_WHAT TO DO_.
A single number is the expected answer: the count of lines in the listing that hold the word "pink".
--
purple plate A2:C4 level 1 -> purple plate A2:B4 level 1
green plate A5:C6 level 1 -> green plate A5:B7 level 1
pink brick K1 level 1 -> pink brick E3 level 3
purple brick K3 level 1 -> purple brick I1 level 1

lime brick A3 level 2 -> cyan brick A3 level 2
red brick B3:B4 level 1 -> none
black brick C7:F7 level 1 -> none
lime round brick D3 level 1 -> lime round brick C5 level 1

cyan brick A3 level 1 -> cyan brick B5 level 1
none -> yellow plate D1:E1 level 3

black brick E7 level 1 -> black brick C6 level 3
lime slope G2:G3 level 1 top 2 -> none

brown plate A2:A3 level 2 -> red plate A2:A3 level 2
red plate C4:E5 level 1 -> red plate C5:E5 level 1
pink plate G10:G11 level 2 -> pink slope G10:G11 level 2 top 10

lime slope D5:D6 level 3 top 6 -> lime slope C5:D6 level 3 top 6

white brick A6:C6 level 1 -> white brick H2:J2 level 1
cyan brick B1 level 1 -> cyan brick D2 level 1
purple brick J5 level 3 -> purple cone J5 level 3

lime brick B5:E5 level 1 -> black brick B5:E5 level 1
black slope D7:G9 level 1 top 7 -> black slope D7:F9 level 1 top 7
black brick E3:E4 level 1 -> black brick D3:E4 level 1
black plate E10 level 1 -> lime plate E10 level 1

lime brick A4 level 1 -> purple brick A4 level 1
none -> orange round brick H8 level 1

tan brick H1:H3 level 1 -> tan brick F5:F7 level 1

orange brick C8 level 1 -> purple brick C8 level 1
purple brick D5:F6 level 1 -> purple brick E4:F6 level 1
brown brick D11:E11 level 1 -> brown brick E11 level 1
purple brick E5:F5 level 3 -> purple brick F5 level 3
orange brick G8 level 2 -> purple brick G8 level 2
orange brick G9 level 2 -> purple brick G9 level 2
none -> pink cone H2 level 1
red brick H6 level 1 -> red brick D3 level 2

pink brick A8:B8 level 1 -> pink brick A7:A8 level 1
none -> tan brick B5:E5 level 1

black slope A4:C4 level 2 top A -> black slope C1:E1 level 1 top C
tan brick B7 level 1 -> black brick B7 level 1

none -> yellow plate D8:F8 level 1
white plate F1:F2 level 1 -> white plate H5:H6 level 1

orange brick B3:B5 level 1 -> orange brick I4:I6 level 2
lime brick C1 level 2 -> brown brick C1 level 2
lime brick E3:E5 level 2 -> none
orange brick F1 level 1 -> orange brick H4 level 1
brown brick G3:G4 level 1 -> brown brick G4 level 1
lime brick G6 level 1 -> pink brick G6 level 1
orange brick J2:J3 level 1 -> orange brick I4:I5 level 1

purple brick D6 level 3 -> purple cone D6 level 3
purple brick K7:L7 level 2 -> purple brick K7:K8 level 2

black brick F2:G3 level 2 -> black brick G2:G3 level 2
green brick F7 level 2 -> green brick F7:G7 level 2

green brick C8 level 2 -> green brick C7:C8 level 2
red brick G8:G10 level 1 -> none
--
_YOUR SOLUTION_.
5